▶ Activity:
Repeat, exactly as written, the line containing "TEMP3: LM35 -> TMP36" and each line after it through the end of the data.

▶ Provided data:
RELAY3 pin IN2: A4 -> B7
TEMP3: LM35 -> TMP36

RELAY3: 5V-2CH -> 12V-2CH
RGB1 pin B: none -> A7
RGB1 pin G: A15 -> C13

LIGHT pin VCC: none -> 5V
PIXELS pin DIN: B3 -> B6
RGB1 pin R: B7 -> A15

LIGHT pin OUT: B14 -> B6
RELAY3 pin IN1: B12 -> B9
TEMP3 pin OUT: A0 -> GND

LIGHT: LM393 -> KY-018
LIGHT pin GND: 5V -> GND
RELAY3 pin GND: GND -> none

▶ Result for this task:
TEMP3: LM35 -> TMP36

RELAY3: 5V-2CH -> 12V-2CH
RGB1 pin B: none -> A7
RGB1 pin G: A15 -> C13

LIGHT pin VCC: none -> 5V
PIXELS pin DIN: B3 -> B6
RGB1 pin R: B7 -> A15

LIGHT pin OUT: B14 -> B6
RELAY3 pin IN1: B12 -> B9
TEMP3 pin OUT: A0 -> GND

LIGHT: LM393 -> KY-018
LIGHT pin GND: 5V -> GND
RELAY3 pin GND: GND -> none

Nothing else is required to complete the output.